MATERIAL TO PROCESS ▸
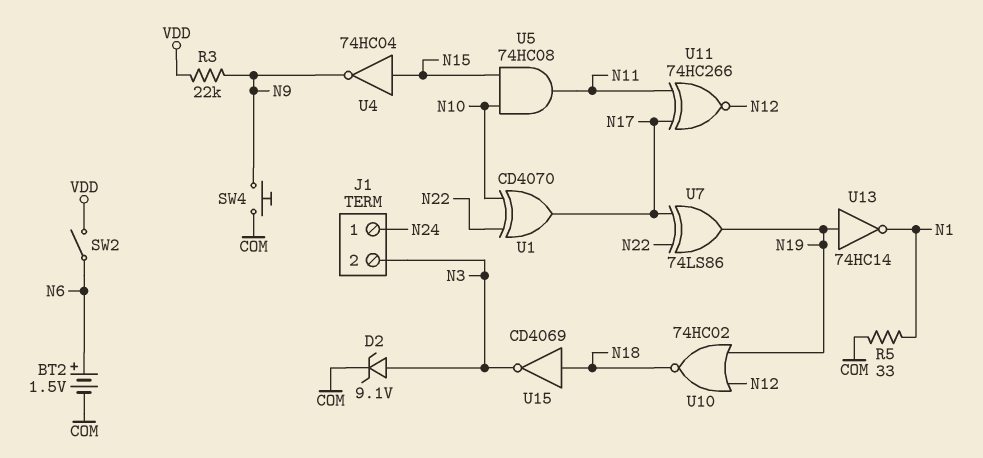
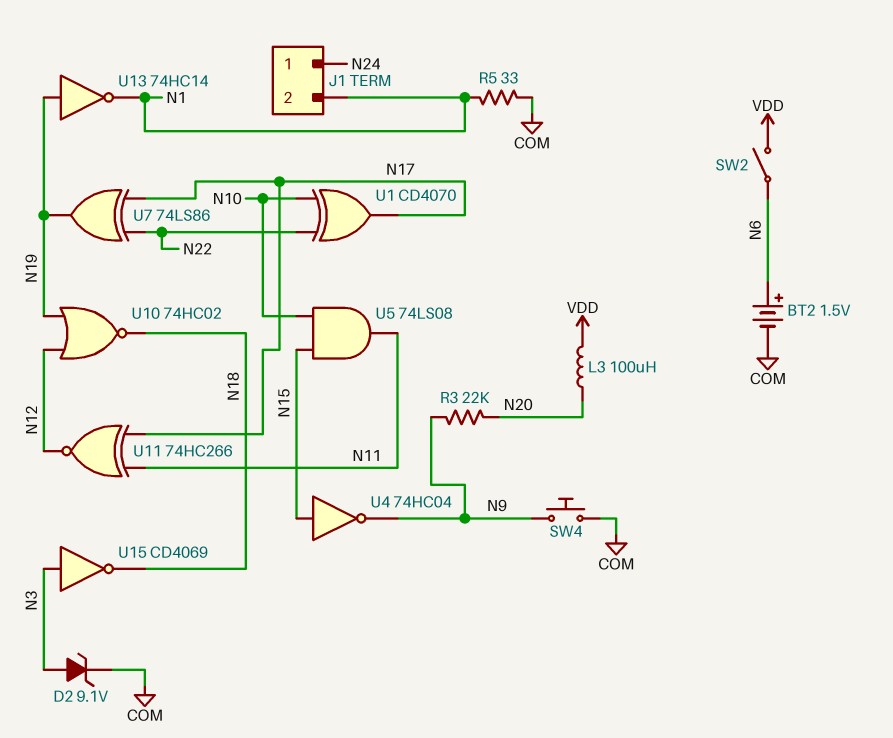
J1 pin 2: N3 -> N1
L3: none -> 100uH (N20, VDD)
R3: 22k (N9, VDD) -> 22k (N9, N20)
U5: AND 74HC08 (in N10, in N15, out N11) -> AND 74LS08 (in N10, in N15, out N11)
U15: NOT CD4069 (in N18, out N3) -> NOT CD4069 (in N3, out N18)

DESCRIPTION OF THE TASK ▸ The output must consist solely of the lines from the one containing "L3: none -> 100uH (N20, VDD)" through the end of the listing, unaltered.

OUTPUT BELOW ▸
L3: none -> 100uH (N20, VDD)
R3: 22k (N9, VDD) -> 22k (N9, N20)
U5: AND 74HC08 (in N10, in N15, out N11) -> AND 74LS08 (in N10, in N15, out N11)
U15: NOT CD4069 (in N18, out N3) -> NOT CD4069 (in N3, out N18)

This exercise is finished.